## WORK TASK
An exact copy of all the data below is needed, without its pictures.

## AVAILABLE DATA
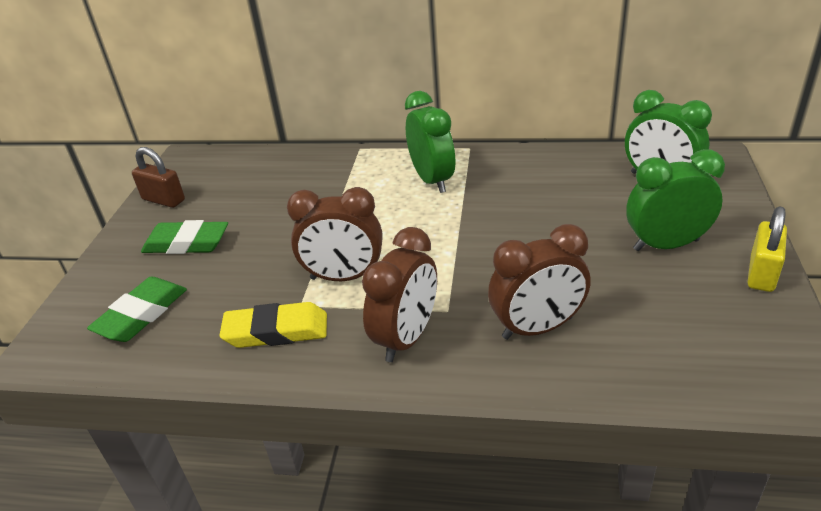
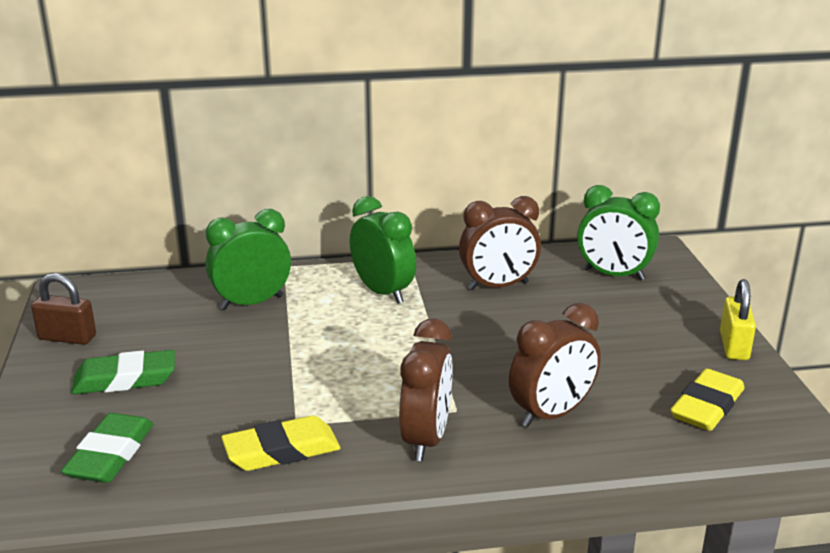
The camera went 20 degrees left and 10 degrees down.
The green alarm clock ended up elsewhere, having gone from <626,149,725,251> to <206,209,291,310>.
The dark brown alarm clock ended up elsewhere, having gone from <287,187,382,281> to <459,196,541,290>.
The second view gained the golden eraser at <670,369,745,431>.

## EXERCISE RESPONSE
The camera went 20 degrees left and 10 degrees down.
The green alarm clock ended up elsewhere, having gone from <626,149,725,251> to <206,209,291,310>.
The dark brown alarm clock ended up elsewhere, having gone from <287,187,382,281> to <459,196,541,290>.
The second view gained the golden eraser at <670,369,745,431>.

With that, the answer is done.